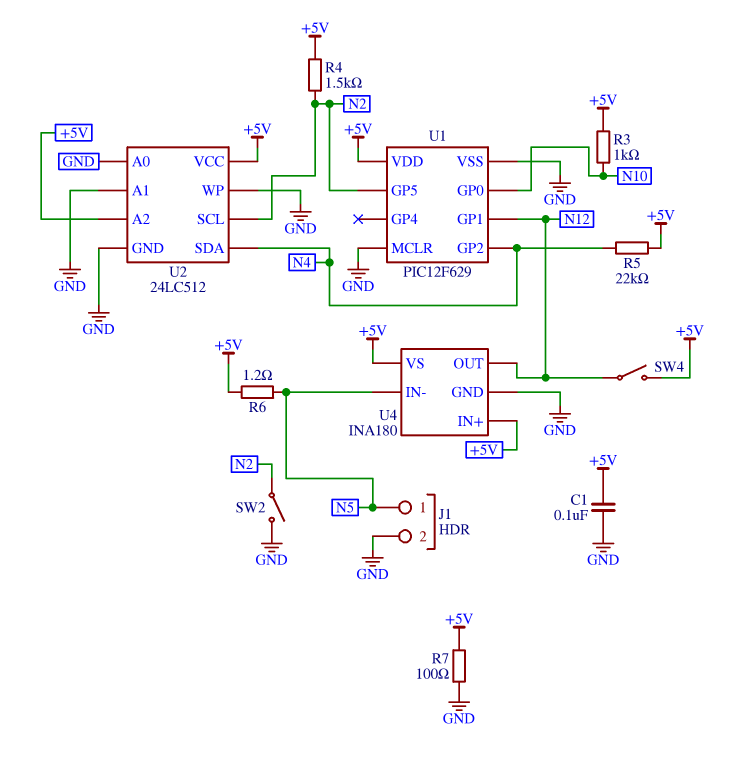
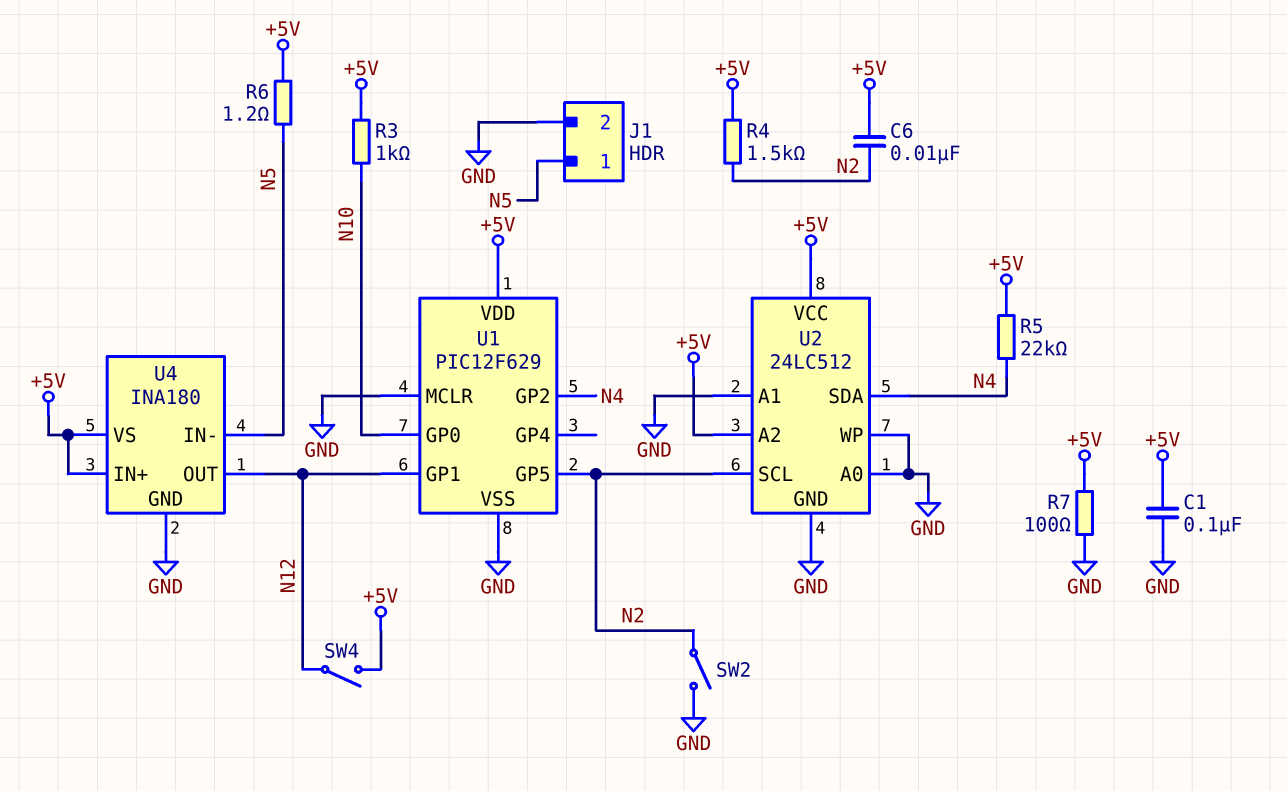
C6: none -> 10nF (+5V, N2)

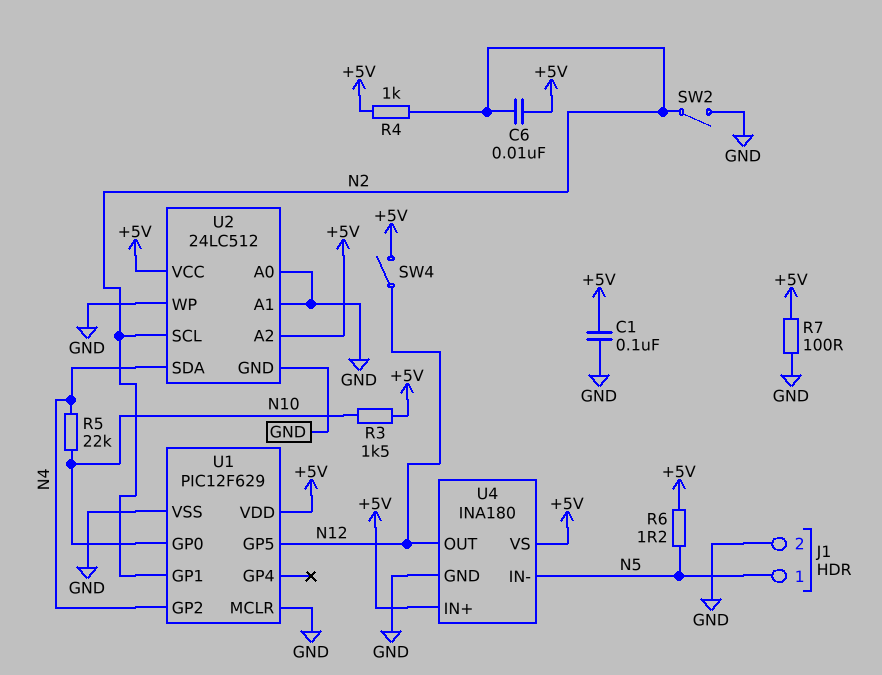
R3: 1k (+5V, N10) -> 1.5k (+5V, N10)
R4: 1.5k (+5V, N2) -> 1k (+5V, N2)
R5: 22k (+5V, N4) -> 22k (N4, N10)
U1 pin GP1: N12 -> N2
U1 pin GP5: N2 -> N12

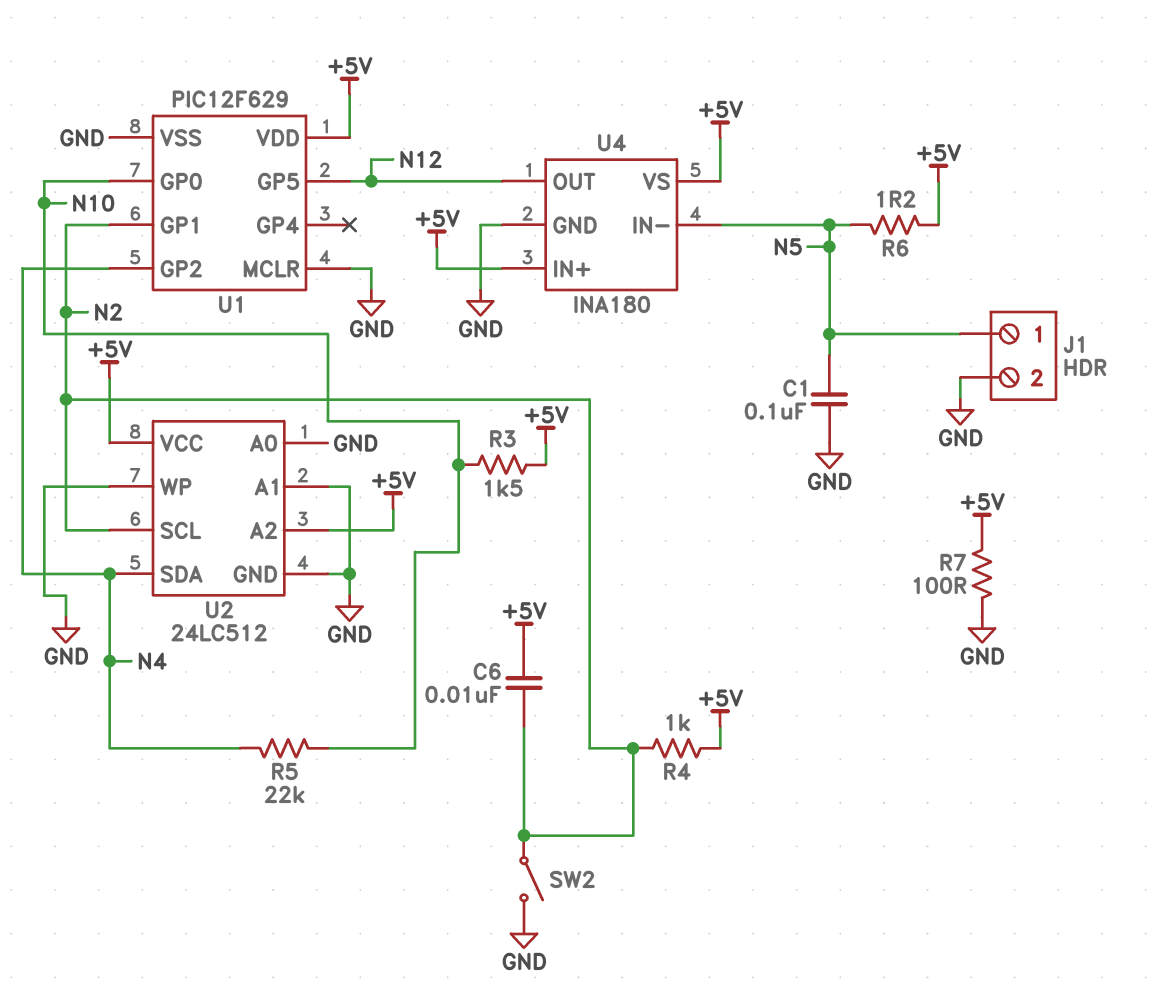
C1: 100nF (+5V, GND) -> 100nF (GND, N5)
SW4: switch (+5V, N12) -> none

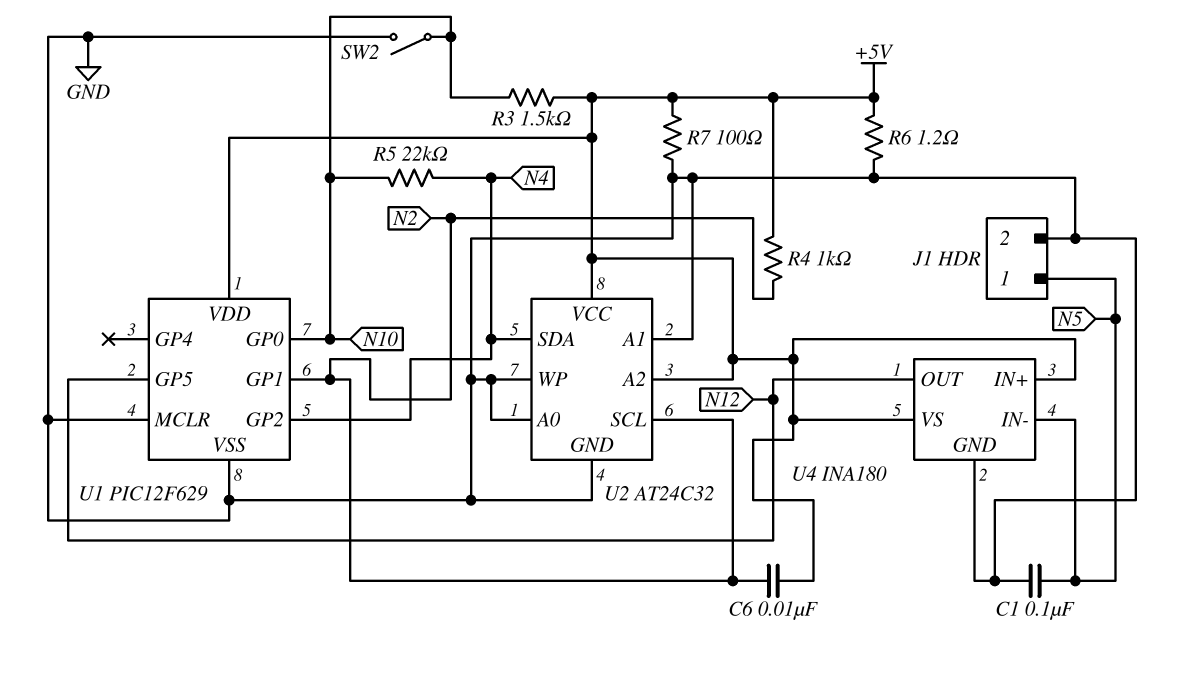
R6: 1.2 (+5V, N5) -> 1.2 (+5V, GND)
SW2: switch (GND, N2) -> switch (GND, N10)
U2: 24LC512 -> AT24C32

■ ■ ■ ■

• WORK REQUEST: Leave out the pictures and repeat exactly the lines from the one containing "R4: 1.5k (+5V, N2) -> 1k (+5V, N2)" through the last line of the entries.

• WORKED SOLUTION:
R4: 1.5k (+5V, N2) -> 1k (+5V, N2)
R5: 22k (+5V, N4) -> 22k (N4, N10)
U1 pin GP1: N12 -> N2
U1 pin GP5: N2 -> N12

C1: 100nF (+5V, GND) -> 100nF (GND, N5)
SW4: switch (+5V, N12) -> none

R6: 1.2 (+5V, N5) -> 1.2 (+5V, GND)
SW2: switch (GND, N2) -> switch (GND, N10)
U2: 24LC512 -> AT24C32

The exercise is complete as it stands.